WHAT IS EXPECTED ▸
Copy down every line of the data that follows exactly. Omit the pictures.

DATA SHOWN below:

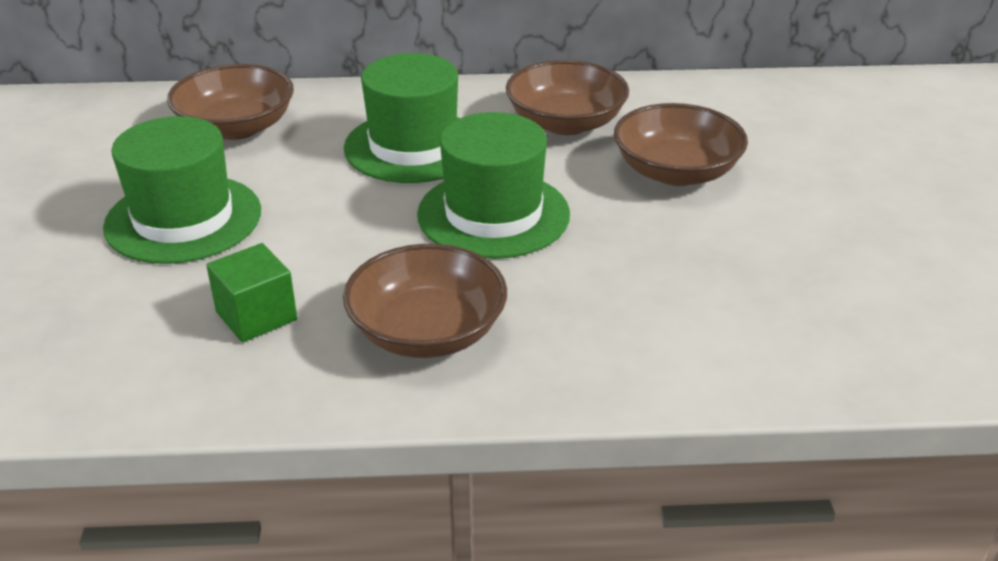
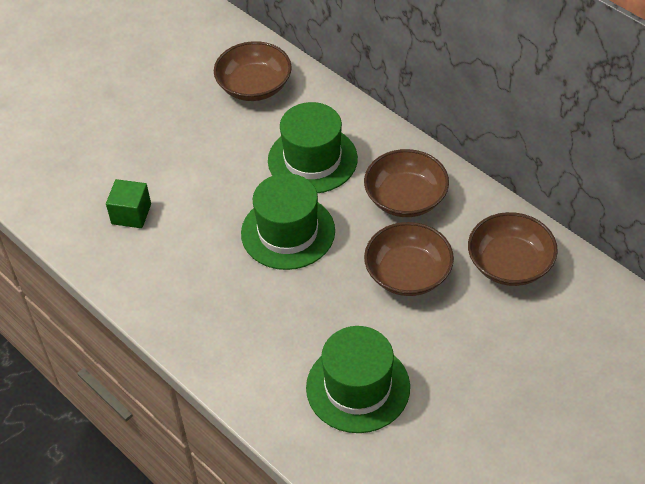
camera: 50 degrees right, 15 degrees up
(183, 219) = (167, 134): green hat -> green hat (358, 387)
(427, 332) = (178, 275): brown bowl -> brown bowl (510, 264)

End of DATA SHOWN.

TASK RESPONSE ▸
camera: 50 degrees right, 15 degrees up
(183, 219) = (167, 134): green hat -> green hat (358, 387)
(427, 332) = (178, 275): brown bowl -> brown bowl (510, 264)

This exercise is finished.